● Work request
Give the data again exactly, without images.

● Dataset extract
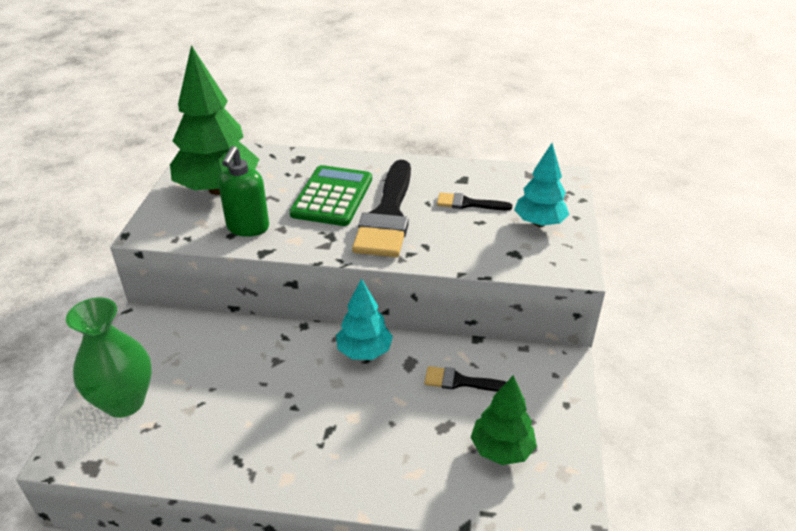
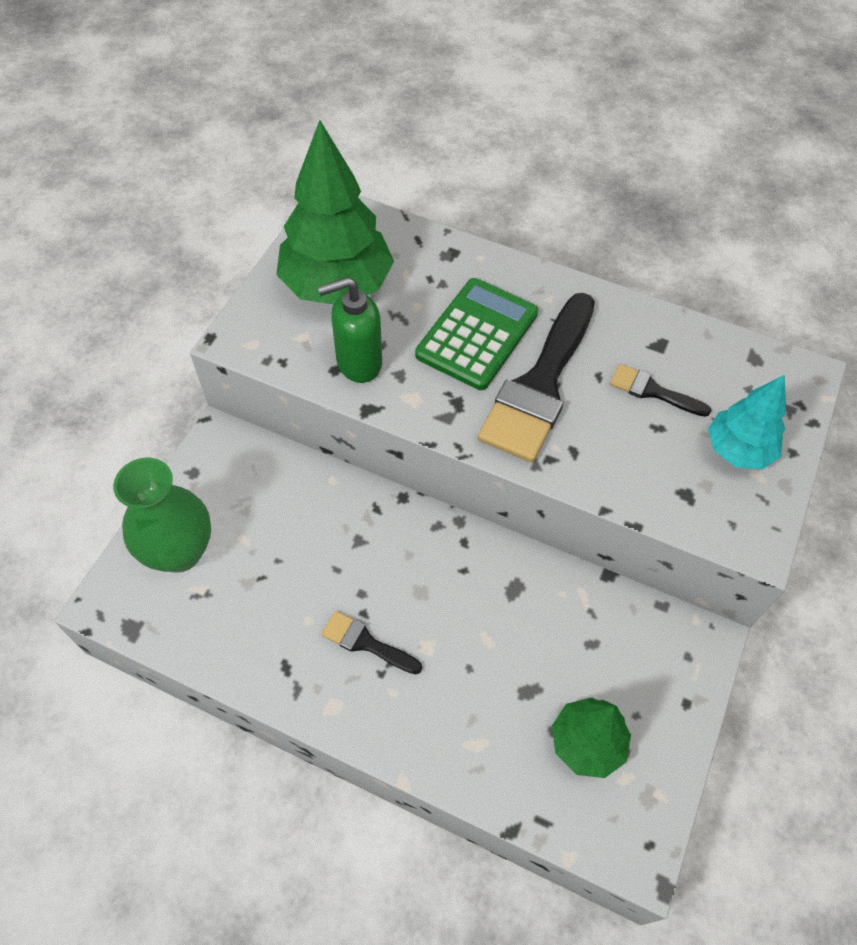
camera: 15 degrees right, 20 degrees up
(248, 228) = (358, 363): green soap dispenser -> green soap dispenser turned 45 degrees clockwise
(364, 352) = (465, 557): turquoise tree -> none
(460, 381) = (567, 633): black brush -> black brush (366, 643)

● Solution to this task
camera: 15 degrees right, 20 degrees up
(248, 228) = (358, 363): green soap dispenser -> green soap dispenser turned 45 degrees clockwise
(364, 352) = (465, 557): turquoise tree -> none
(460, 381) = (567, 633): black brush -> black brush (366, 643)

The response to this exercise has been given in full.